───── Listed records ─────

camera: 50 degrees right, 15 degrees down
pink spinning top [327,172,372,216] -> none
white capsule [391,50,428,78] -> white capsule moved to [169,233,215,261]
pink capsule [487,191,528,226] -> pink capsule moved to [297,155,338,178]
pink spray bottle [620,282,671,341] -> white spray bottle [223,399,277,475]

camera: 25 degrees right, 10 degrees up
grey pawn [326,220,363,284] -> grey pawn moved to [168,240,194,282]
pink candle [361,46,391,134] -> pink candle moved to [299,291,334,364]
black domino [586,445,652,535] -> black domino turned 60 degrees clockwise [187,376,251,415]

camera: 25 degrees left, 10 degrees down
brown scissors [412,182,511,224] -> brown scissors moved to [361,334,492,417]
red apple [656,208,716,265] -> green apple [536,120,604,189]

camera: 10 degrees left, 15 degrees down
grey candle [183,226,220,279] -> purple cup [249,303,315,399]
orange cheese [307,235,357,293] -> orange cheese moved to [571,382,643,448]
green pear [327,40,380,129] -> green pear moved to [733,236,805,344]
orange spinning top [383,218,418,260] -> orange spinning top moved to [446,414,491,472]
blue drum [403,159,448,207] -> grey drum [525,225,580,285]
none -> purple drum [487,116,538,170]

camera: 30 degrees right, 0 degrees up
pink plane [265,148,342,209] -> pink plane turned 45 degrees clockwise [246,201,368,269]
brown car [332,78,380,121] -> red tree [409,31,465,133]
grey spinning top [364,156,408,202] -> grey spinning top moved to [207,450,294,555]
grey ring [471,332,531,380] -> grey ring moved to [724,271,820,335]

─────

=== Task brief ===
Copy the lines above exactly. Start with the line containing "pink spray bottle", end with the line containing "pink candle [361,46,391,134]", and include both.

=== Output of the task ===
pink spray bottle [620,282,671,341] -> white spray bottle [223,399,277,475]

camera: 25 degrees right, 10 degrees up
grey pawn [326,220,363,284] -> grey pawn moved to [168,240,194,282]
pink candle [361,46,391,134] -> pink candle moved to [299,291,334,364]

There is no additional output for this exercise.